Give back, exactly and with nothing else, the lines running from the one that contains "U5: PC817 -> LTV-817" to the end of the entries below; do not include pictures.

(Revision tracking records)
::::::::
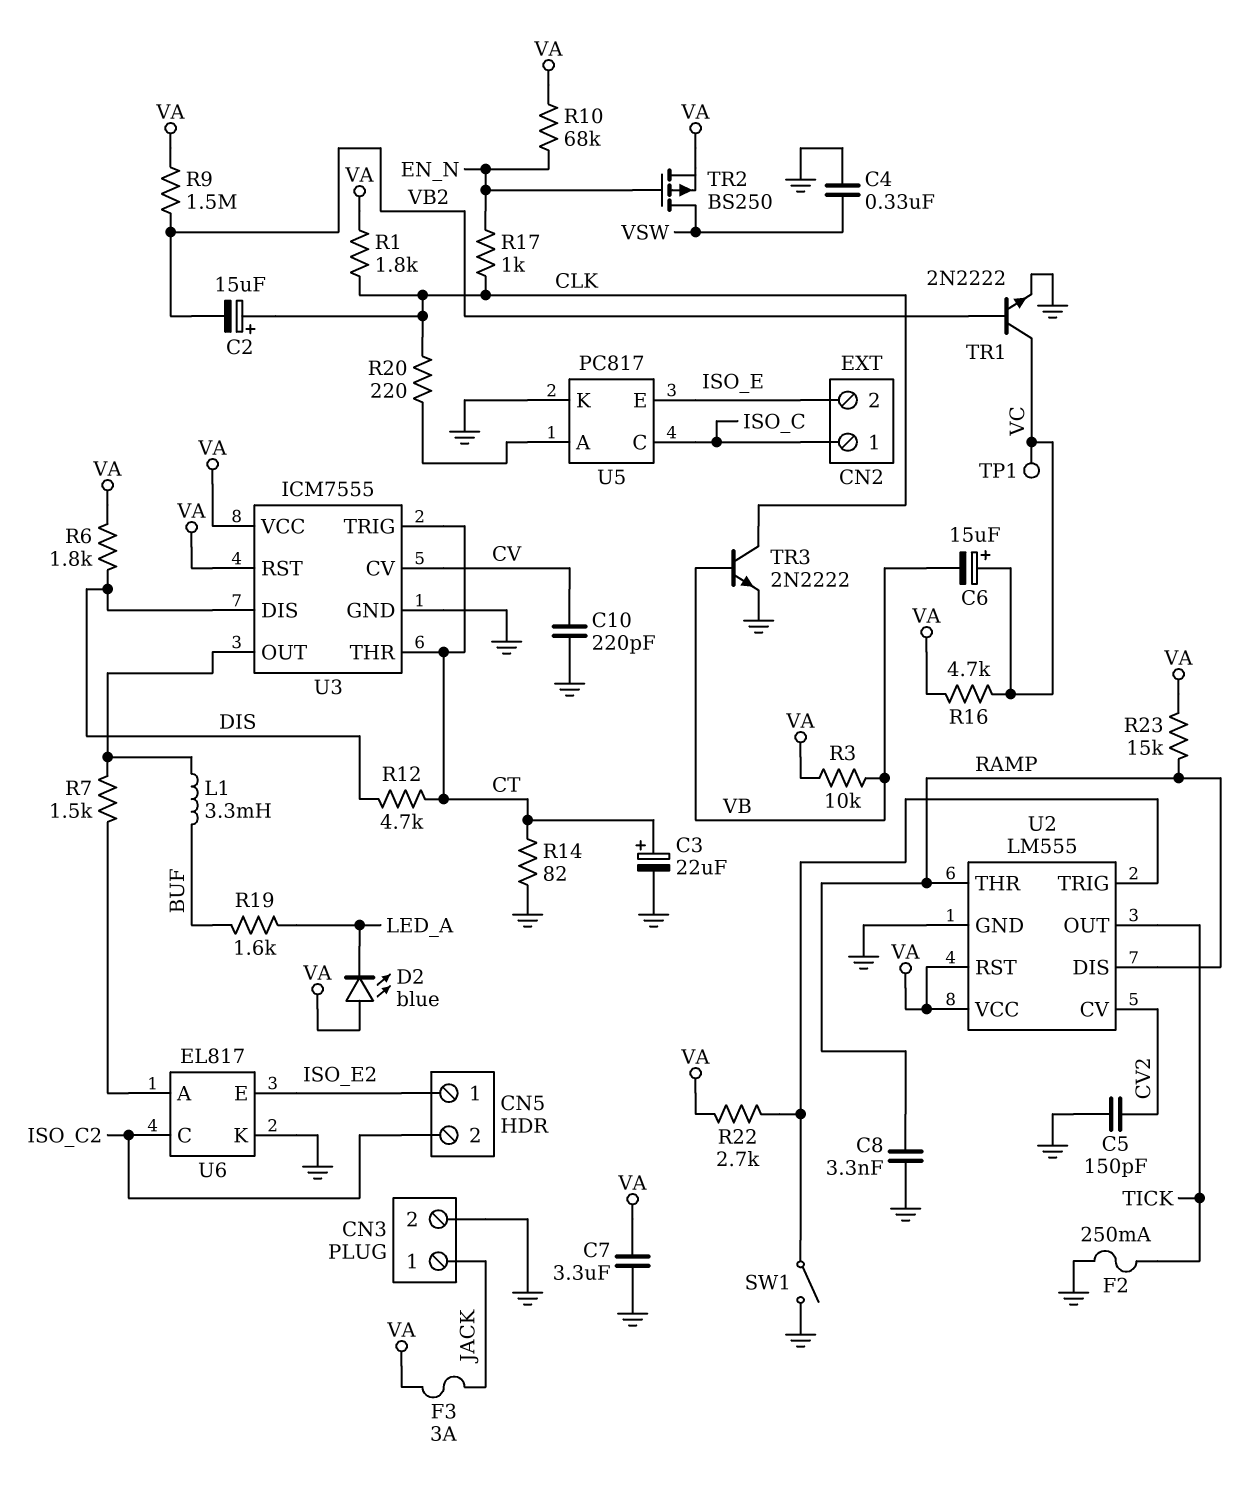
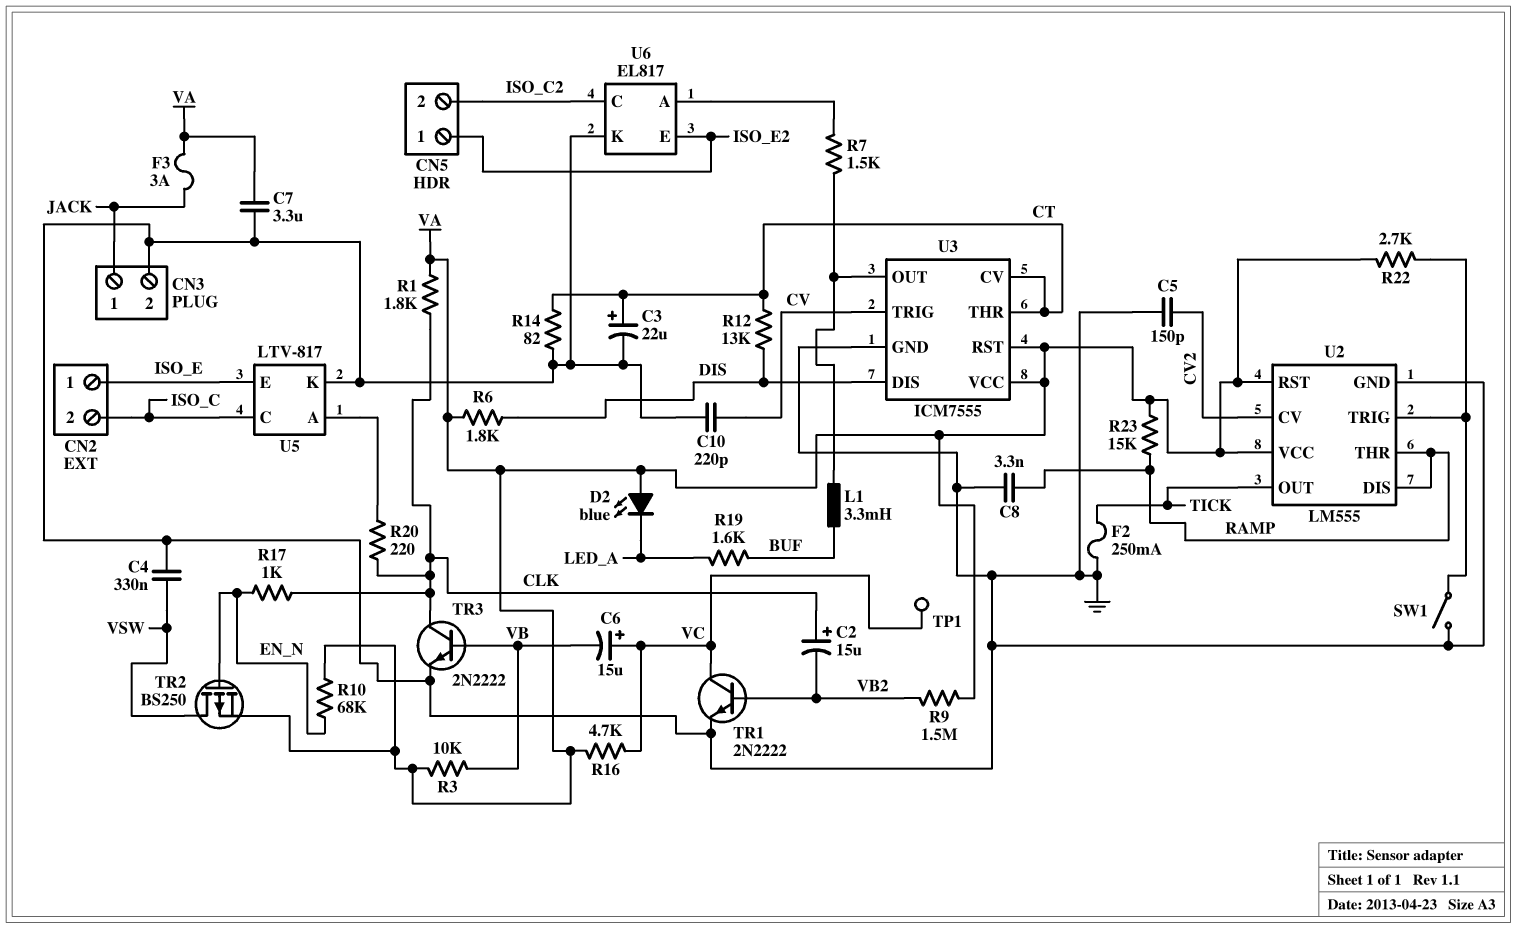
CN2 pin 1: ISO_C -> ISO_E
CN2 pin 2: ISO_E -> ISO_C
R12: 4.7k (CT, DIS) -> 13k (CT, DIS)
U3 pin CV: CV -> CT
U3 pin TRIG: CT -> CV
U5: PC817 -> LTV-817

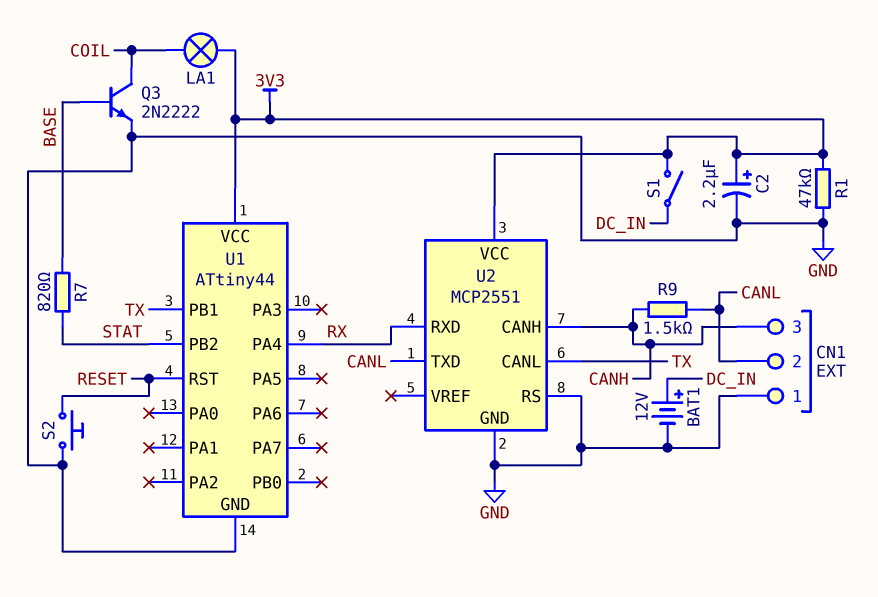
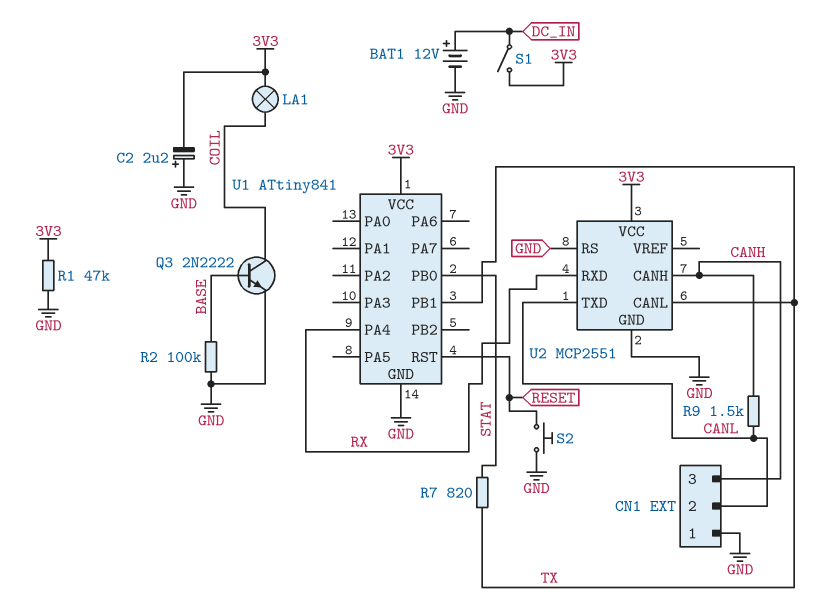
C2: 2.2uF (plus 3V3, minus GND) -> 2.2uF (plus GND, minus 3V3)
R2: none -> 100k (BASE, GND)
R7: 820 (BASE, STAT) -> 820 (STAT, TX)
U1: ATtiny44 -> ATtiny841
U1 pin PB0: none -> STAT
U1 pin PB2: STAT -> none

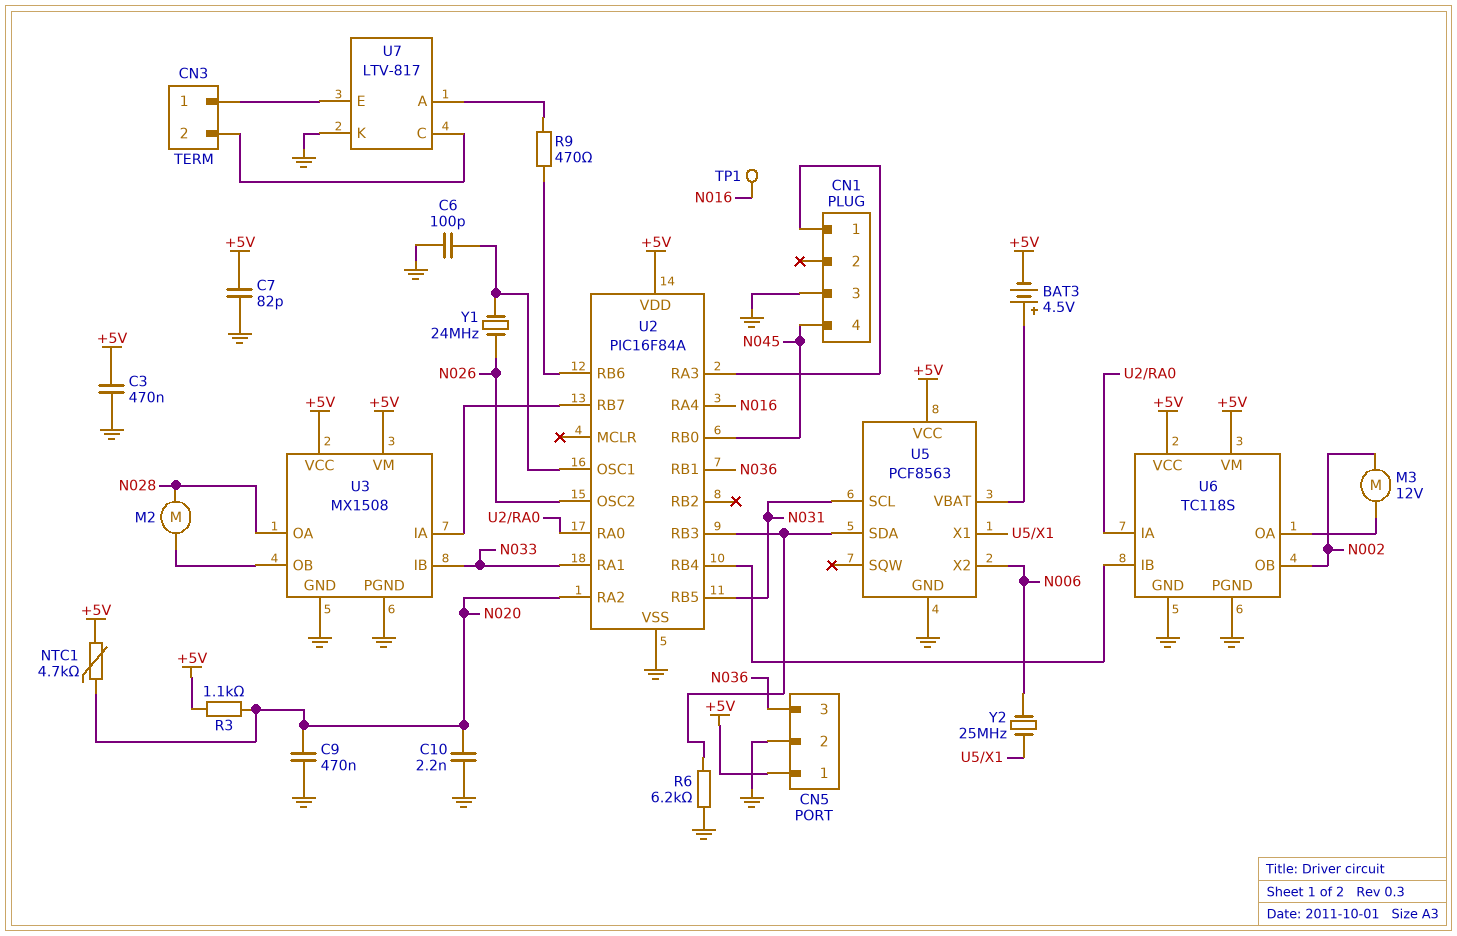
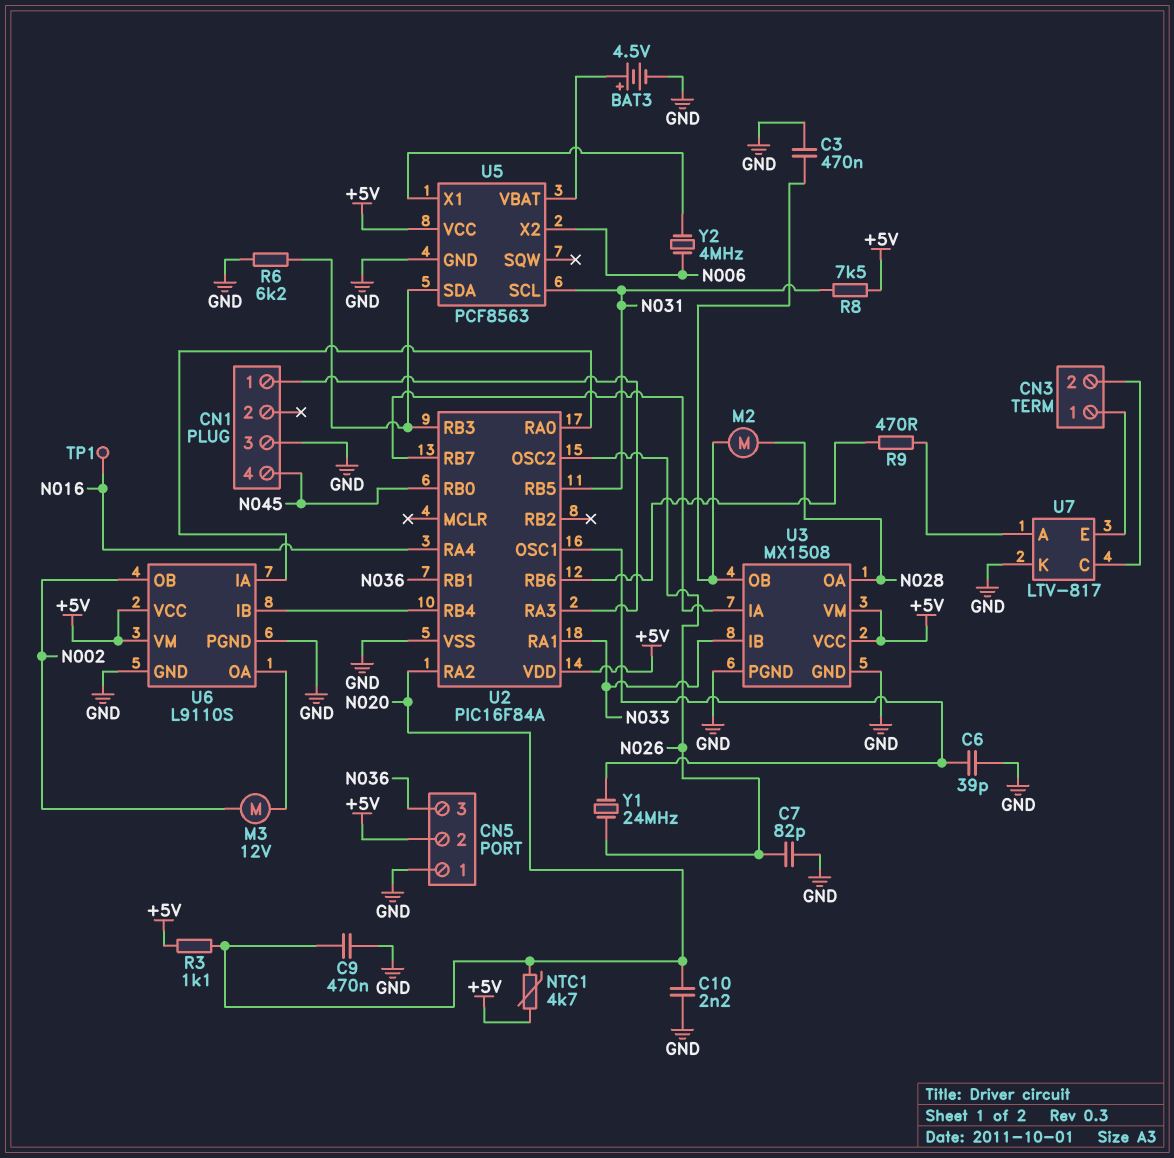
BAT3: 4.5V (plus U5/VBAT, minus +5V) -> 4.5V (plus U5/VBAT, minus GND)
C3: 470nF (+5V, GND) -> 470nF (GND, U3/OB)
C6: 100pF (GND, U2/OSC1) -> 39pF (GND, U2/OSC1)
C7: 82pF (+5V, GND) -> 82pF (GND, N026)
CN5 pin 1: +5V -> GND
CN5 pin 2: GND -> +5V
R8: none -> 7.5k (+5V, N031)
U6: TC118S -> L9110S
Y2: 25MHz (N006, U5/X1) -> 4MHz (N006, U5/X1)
::::::::
Solution to this problem —
U5: PC817 -> LTV-817

C2: 2.2uF (plus 3V3, minus GND) -> 2.2uF (plus GND, minus 3V3)
R2: none -> 100k (BASE, GND)
R7: 820 (BASE, STAT) -> 820 (STAT, TX)
U1: ATtiny44 -> ATtiny841
U1 pin PB0: none -> STAT
U1 pin PB2: STAT -> none

BAT3: 4.5V (plus U5/VBAT, minus +5V) -> 4.5V (plus U5/VBAT, minus GND)
C3: 470nF (+5V, GND) -> 470nF (GND, U3/OB)
C6: 100pF (GND, U2/OSC1) -> 39pF (GND, U2/OSC1)
C7: 82pF (+5V, GND) -> 82pF (GND, N026)
CN5 pin 1: +5V -> GND
CN5 pin 2: GND -> +5V
R8: none -> 7.5k (+5V, N031)
U6: TC118S -> L9110S
Y2: 25MHz (N006, U5/X1) -> 4MHz (N006, U5/X1)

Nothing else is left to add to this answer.